------ Task data

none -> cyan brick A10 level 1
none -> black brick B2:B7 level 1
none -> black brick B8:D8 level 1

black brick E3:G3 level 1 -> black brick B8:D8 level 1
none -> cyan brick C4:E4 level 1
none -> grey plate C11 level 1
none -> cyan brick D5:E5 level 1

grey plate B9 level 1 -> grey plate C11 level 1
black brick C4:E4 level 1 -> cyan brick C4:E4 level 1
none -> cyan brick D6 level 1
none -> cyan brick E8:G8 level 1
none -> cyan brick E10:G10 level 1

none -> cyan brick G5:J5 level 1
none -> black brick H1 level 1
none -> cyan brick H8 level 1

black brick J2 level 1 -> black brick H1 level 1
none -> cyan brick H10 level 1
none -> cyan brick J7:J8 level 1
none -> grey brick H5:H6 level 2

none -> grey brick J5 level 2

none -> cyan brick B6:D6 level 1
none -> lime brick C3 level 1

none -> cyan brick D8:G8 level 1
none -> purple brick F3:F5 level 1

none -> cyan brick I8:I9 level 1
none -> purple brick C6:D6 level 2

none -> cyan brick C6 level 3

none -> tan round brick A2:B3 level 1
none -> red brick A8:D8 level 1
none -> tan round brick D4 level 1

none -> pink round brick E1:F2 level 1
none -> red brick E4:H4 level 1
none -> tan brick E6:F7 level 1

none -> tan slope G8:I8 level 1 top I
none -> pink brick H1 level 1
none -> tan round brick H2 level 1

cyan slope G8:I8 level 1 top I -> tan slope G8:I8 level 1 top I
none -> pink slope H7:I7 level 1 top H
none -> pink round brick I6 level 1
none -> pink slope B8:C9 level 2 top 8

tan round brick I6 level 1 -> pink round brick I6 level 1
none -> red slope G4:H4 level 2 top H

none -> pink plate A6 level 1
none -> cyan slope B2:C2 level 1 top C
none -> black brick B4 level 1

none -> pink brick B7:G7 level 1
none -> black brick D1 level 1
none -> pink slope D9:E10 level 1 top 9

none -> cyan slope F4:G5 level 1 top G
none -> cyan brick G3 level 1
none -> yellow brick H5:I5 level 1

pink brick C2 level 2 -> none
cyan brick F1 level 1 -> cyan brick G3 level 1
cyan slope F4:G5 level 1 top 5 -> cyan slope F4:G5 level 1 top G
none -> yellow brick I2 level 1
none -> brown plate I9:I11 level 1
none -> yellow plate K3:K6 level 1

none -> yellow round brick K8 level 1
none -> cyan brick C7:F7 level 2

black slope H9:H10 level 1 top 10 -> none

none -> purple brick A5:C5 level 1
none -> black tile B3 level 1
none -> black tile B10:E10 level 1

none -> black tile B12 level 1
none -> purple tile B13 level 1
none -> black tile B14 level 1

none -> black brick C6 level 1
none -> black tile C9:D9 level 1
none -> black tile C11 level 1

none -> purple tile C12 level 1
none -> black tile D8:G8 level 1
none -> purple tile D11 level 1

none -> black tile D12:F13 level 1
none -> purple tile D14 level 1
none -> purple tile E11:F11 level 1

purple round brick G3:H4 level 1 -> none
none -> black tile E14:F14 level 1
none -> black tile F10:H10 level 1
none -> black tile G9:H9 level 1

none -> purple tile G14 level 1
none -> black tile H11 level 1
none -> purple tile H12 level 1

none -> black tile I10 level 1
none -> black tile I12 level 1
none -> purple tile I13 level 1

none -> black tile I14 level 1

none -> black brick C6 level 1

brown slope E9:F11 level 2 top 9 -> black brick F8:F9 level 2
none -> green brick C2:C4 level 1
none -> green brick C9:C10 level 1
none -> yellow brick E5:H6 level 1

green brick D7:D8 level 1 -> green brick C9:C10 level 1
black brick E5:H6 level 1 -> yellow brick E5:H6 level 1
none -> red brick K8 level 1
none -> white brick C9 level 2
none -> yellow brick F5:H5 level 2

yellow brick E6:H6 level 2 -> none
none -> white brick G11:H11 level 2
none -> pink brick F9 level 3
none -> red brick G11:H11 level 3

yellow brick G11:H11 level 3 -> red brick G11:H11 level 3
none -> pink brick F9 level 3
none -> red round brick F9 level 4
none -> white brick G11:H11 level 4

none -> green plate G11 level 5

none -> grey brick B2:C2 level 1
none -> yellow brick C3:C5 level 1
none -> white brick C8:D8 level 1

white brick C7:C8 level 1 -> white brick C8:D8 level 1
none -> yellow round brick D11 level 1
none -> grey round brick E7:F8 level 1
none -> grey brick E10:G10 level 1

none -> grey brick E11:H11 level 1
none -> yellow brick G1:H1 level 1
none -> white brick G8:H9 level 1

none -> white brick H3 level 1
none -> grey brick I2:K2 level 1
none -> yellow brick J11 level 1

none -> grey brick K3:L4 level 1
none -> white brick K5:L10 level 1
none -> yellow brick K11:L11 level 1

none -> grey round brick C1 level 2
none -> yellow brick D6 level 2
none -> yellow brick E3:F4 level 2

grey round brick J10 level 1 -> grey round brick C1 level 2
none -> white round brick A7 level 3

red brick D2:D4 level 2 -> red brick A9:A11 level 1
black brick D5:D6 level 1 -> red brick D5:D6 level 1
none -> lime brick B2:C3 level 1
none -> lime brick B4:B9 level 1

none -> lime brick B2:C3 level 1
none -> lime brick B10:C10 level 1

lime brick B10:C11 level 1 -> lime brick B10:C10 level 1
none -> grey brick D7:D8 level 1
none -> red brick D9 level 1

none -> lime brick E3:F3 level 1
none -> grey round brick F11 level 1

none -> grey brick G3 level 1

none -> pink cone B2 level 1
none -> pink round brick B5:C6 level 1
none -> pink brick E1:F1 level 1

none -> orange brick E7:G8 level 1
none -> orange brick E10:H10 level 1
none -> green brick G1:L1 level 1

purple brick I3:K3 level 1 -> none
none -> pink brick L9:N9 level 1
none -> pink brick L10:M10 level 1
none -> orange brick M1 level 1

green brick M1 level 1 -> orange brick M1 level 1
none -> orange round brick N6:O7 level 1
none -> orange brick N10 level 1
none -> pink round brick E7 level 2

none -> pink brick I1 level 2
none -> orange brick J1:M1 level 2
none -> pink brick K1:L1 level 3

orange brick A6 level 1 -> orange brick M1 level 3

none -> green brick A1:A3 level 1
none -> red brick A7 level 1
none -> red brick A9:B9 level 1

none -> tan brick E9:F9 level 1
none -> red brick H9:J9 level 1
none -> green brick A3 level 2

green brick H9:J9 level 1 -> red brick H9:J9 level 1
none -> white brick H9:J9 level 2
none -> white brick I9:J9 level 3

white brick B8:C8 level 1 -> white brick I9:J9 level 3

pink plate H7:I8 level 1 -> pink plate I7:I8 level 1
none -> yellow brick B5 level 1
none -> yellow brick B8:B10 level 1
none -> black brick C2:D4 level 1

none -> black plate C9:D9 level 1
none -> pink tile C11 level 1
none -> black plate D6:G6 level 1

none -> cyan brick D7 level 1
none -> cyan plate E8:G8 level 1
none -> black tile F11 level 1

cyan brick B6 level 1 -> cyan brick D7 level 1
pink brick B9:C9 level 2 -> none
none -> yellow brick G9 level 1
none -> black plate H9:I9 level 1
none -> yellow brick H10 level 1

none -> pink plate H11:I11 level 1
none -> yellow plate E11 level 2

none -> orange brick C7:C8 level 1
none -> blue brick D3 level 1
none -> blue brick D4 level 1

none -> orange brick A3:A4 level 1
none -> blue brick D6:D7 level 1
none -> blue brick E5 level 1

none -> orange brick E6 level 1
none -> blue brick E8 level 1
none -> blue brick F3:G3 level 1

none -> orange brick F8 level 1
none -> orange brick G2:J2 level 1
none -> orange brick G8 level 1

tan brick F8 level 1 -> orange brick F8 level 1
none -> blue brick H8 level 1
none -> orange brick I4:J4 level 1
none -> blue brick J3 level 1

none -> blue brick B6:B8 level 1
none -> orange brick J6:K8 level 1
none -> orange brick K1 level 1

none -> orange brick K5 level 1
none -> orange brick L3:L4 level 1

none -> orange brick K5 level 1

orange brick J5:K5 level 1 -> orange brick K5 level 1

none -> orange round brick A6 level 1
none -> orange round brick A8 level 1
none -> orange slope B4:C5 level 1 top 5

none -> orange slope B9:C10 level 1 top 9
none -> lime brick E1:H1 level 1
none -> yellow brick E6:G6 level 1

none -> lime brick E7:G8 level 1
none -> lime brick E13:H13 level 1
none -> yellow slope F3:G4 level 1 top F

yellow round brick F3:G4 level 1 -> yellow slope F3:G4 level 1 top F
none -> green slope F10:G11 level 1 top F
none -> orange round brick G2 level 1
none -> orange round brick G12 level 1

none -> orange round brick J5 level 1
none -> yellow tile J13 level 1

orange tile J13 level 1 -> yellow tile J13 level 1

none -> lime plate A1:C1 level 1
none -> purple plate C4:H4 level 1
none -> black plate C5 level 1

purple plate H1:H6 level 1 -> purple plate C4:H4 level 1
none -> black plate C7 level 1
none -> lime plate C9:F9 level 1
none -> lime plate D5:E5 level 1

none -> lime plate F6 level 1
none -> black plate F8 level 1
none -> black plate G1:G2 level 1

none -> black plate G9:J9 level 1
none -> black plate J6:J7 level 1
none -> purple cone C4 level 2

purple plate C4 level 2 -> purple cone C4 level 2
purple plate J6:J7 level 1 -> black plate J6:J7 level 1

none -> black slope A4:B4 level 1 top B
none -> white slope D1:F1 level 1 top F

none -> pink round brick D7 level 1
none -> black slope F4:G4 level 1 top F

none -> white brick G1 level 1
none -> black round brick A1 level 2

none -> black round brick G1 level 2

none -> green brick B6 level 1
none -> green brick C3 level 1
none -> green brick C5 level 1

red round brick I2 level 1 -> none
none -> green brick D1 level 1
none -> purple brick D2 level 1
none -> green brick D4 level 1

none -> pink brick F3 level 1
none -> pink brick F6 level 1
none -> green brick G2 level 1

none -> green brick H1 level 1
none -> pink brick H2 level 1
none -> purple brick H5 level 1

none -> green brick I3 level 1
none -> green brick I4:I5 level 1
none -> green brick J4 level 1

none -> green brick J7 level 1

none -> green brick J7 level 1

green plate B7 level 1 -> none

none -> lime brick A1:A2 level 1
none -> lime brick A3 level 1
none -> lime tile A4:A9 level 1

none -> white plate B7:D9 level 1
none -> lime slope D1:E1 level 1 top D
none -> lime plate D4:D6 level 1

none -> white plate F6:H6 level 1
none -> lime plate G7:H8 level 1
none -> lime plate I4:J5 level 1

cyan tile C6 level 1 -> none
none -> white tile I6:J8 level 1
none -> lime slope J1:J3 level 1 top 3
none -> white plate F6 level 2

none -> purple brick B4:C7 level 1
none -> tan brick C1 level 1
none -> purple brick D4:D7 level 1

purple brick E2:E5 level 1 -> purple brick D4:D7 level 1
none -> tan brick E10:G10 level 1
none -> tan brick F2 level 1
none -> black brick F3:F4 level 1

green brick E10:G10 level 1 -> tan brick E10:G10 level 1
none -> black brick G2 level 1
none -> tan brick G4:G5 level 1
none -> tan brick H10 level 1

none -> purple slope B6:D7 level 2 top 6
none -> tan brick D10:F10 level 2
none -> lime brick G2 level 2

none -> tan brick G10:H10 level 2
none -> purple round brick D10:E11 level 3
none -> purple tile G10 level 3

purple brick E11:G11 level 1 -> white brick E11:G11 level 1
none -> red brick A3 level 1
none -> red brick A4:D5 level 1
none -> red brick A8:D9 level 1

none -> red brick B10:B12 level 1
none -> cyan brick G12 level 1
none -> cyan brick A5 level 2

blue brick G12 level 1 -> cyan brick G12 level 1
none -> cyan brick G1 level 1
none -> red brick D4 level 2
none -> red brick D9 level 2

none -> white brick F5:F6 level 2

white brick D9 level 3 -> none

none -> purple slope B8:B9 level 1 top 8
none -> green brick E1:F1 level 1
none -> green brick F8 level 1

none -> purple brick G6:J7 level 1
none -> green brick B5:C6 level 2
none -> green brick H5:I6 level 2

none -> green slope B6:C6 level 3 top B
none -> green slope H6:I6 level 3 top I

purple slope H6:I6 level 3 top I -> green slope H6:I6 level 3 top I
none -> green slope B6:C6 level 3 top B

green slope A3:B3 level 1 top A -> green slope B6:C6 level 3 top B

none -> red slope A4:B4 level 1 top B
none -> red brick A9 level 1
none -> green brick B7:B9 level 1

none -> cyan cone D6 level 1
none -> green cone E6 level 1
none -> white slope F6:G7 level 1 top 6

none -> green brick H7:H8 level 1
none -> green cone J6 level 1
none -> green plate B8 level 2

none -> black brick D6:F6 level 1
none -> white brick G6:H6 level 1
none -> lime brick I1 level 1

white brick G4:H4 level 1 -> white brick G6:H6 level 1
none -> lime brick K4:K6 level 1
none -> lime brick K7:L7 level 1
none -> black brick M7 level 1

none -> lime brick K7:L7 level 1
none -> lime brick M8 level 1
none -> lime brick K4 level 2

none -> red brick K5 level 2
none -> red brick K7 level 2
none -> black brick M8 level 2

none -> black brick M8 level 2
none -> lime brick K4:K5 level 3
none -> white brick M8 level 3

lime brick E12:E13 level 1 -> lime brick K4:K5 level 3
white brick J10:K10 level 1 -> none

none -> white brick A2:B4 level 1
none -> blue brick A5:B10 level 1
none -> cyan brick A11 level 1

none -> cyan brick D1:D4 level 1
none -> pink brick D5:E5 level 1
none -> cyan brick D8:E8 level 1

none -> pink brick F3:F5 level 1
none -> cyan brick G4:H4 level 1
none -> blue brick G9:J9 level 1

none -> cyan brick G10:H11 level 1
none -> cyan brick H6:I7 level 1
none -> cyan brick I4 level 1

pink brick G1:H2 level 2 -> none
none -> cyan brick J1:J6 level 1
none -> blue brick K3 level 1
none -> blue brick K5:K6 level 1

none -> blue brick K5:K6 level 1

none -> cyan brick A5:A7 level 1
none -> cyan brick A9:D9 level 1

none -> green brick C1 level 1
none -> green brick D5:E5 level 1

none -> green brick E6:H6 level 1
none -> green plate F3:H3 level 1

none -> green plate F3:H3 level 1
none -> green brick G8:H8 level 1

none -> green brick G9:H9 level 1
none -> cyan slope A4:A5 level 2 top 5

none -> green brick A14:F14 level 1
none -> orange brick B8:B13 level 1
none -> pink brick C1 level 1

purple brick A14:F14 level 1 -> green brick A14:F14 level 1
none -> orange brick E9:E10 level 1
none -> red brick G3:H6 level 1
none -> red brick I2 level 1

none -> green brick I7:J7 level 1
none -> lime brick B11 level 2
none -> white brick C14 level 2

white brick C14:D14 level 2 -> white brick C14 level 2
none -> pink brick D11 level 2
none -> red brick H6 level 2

------------

▶ _What is needed_:
Please find, in the entries above, every line where "brown" occurs, and copy it.

▶ _Answer space_:
none -> brown plate I9:I11 level 1
brown slope E9:F11 level 2 top 9 -> black brick F8:F9 level 2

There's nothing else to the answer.